■ **Problem statement**
Duplicate the lines of the material between the line holding "Miami: 3:19 -> none" and the line holding "Moscow: 08:05 -> 07:05", inclusive.

■ **Items**
───

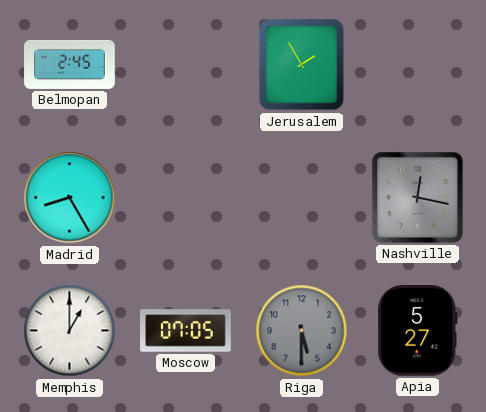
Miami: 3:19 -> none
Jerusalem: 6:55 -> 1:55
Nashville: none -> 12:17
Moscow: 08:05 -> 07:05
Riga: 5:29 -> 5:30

───

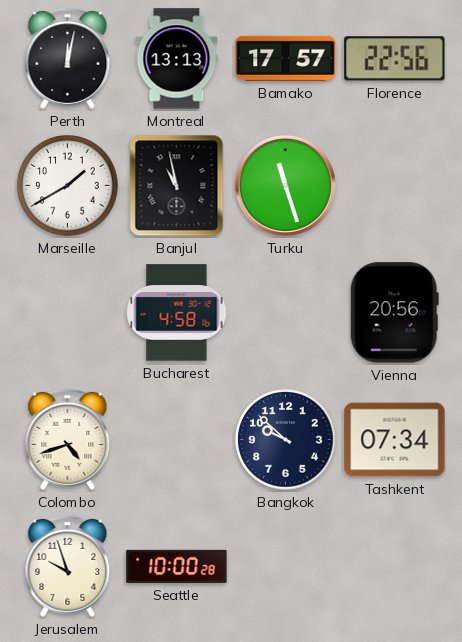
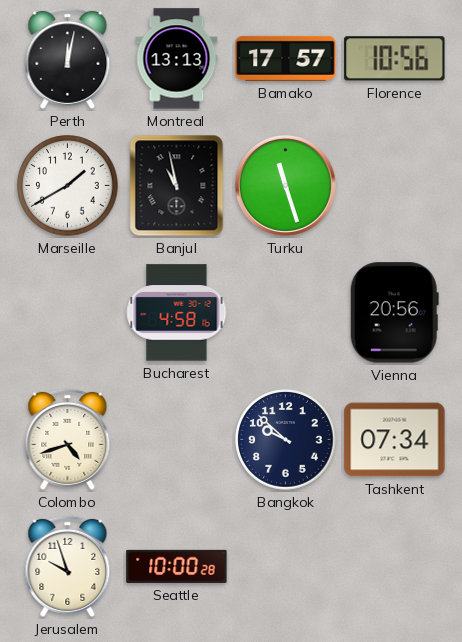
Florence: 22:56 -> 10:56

───

■ **Task output**
Miami: 3:19 -> none
Jerusalem: 6:55 -> 1:55
Nashville: none -> 12:17
Moscow: 08:05 -> 07:05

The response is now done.